#### [Assigned task]
What is needed is a word-for-word copy of the lines below from the one with "The brown dumbbell moved" through the one with "The green teddy", both included, with every picture left out.

• • •

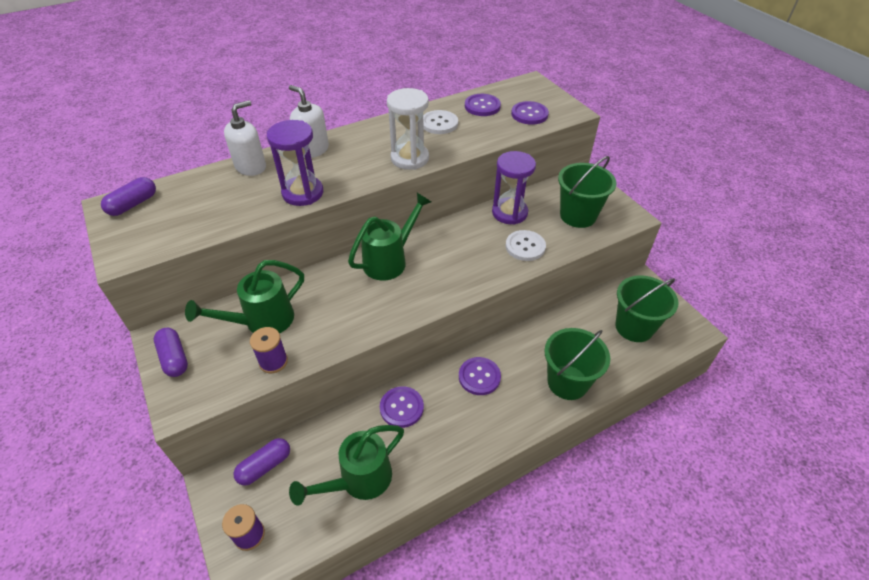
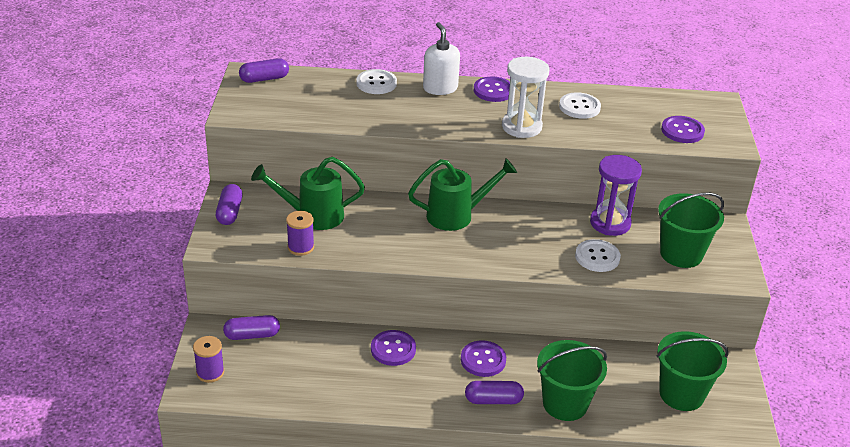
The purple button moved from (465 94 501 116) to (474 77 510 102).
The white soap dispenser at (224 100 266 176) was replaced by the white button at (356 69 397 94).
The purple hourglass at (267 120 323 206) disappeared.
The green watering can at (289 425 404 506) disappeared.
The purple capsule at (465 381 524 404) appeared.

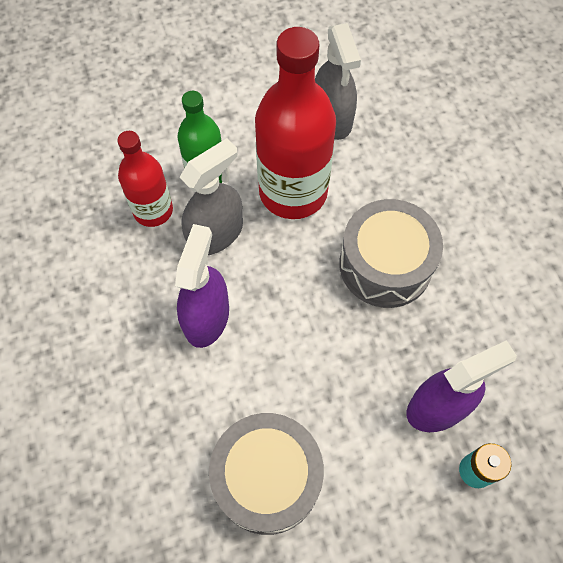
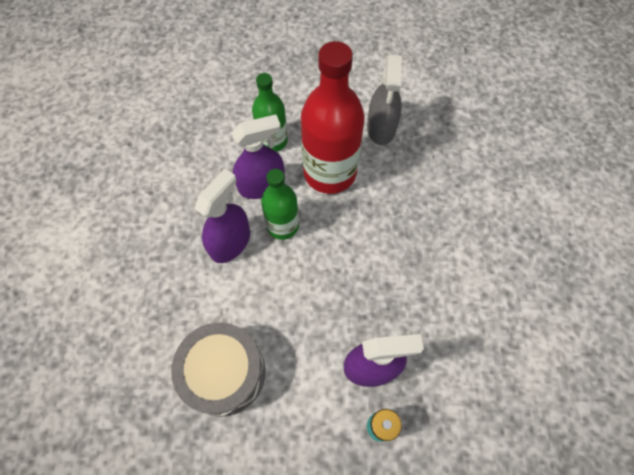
The red bottle at (117 131 173 227) disappeared.
The grey spray bottle at (179 138 243 255) became the purple spray bottle at (232 115 285 199).
The grey drum at (339 199 443 308) disappeared.
The green bottle at (261 169 299 240) appeared.

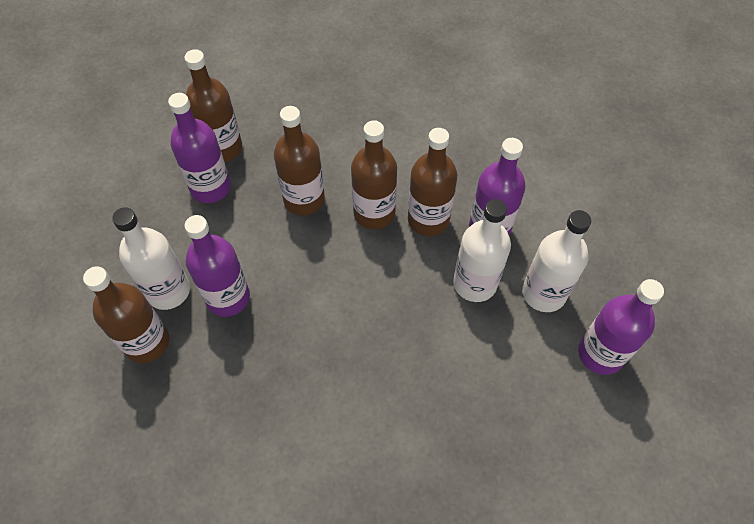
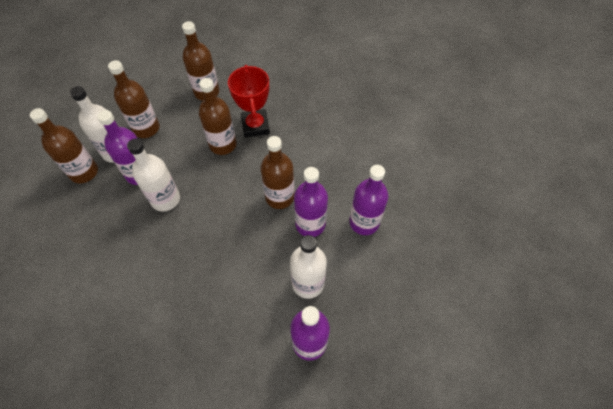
The purple bottle moved from (168 93 231 203) to (349 165 388 235).
The brown bottle moved from (351 120 397 229) to (108 60 160 138).
The white bottle moved from (453 199 511 302) to (127 139 180 211).
The red trophy at (228 65 270 138) appeared.

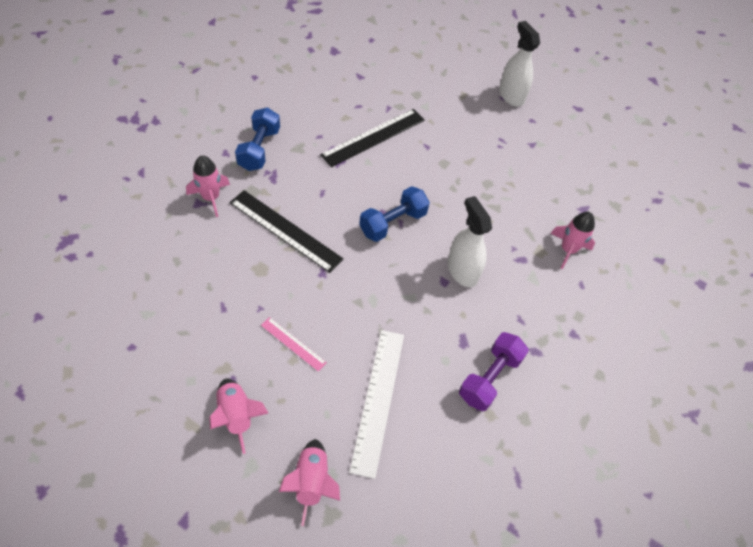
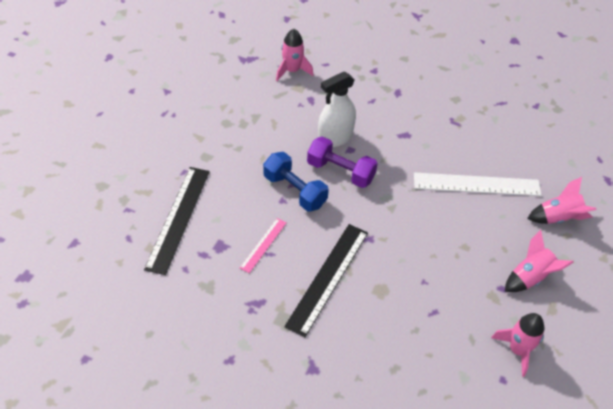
The white spray bottle at (499 21 540 107) disappeared.
The blue dumbbell at (235 107 280 171) disappeared.
The black ruler at (320 109 425 167) turned 60 degrees clockwise.
The pink rocket moved from (186 155 230 217) to (491 313 545 377).
The pink ruler moved from (261 317 327 372) to (240 218 286 273).
The purple dumbbell moved from (459 332 529 411) to (307 136 378 188).

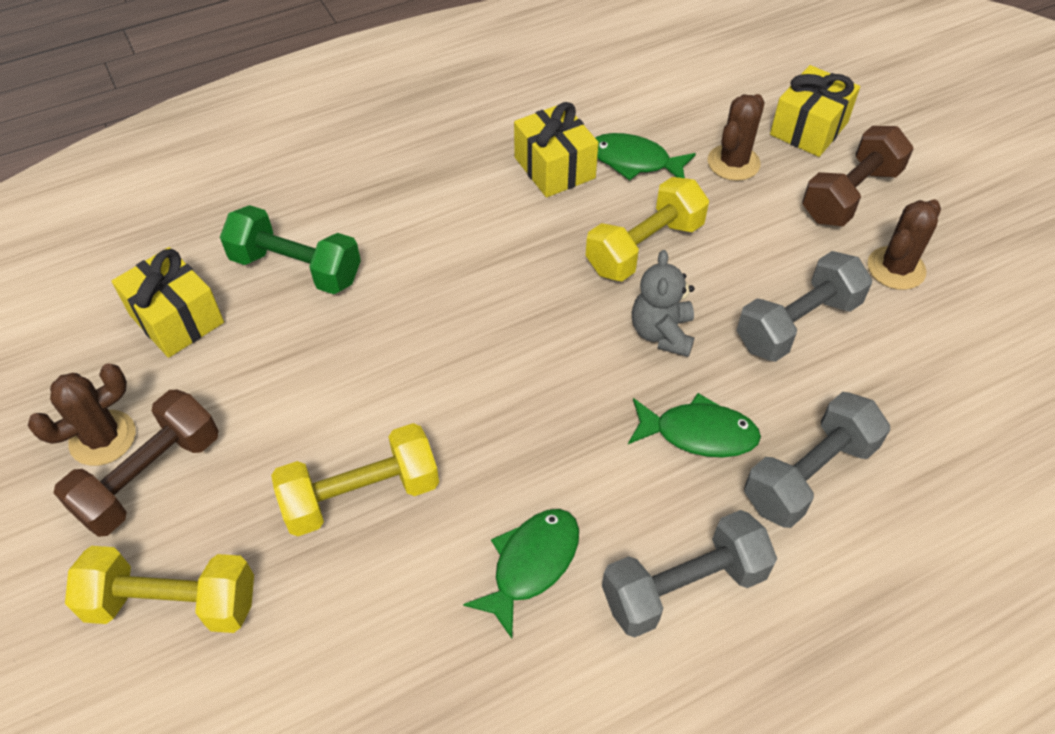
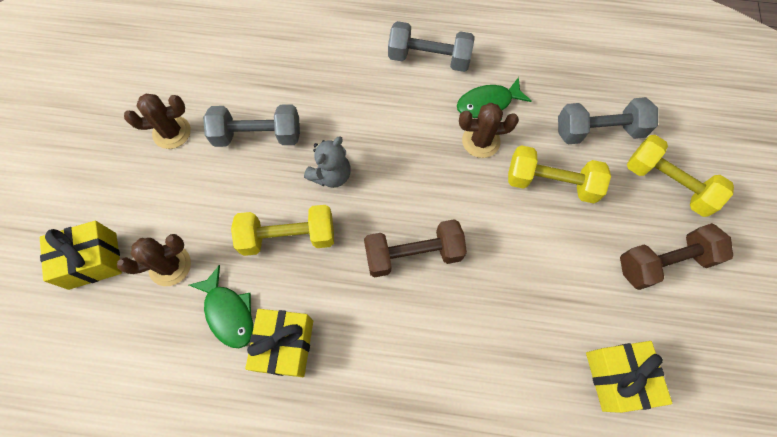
The brown dumbbell moved from (802 126 914 226) to (364 219 467 277).
The green dumbbell at (220 205 361 294) disappeared.
The brown cactus moved from (28 363 136 466) to (459 103 519 158).
The grey dumbbell moved from (744 392 890 528) to (558 97 658 144).
The green fish at (628 393 761 458) disappeared.

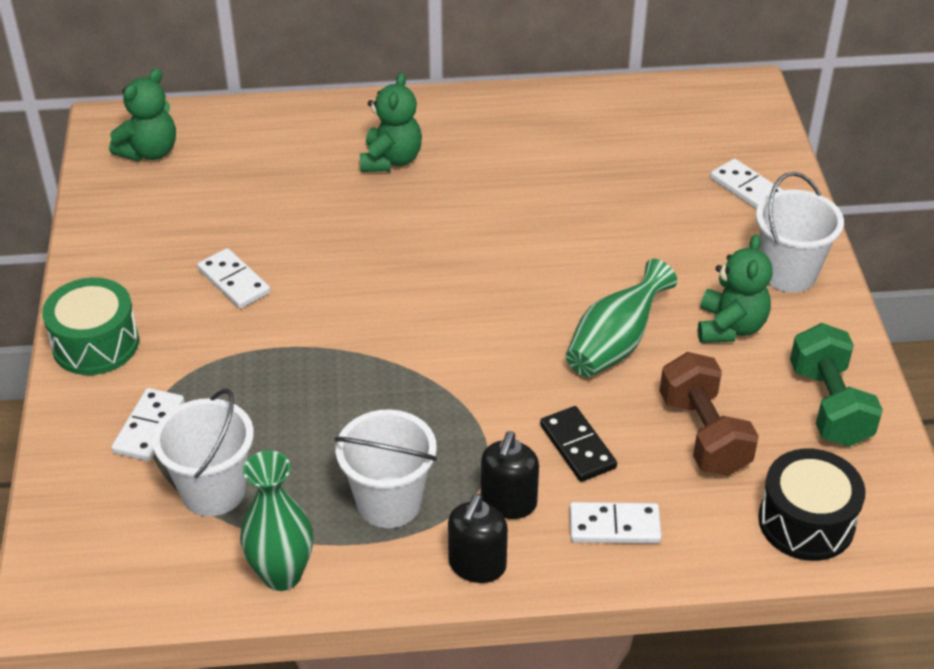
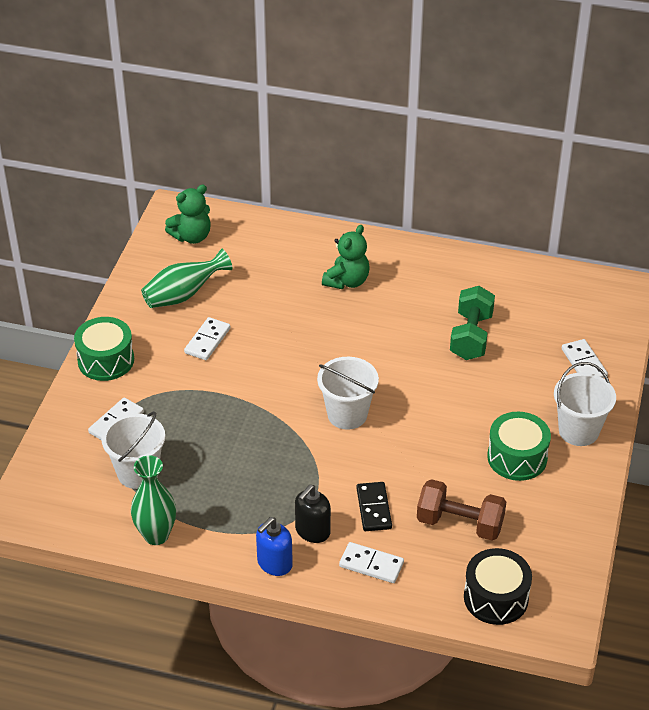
The green teddy bear at (698 234 773 343) was replaced by the green drum at (487 412 551 481).
The white domino at (197 248 271 309) turned 45 degrees clockwise.
The green vase moved from (566 259 677 377) to (141 249 232 308).
The green dumbbell moved from (790 323 883 447) to (450 286 495 360).
The brown dumbbell at (659 352 759 476) turned 75 degrees counterclockwise.
The white bucket moved from (334 410 437 528) to (317 357 379 430).
The black soap dispenser at (448 494 508 583) became the blue soap dispenser at (256 517 293 576).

• • •

#### [Expected output]
The brown dumbbell moved from (802 126 914 226) to (364 219 467 277).
The green dumbbell at (220 205 361 294) disappeared.
The brown cactus moved from (28 363 136 466) to (459 103 519 158).
The grey dumbbell moved from (744 392 890 528) to (558 97 658 144).
The green fish at (628 393 761 458) disappeared.

The green teddy bear at (698 234 773 343) was replaced by the green drum at (487 412 551 481).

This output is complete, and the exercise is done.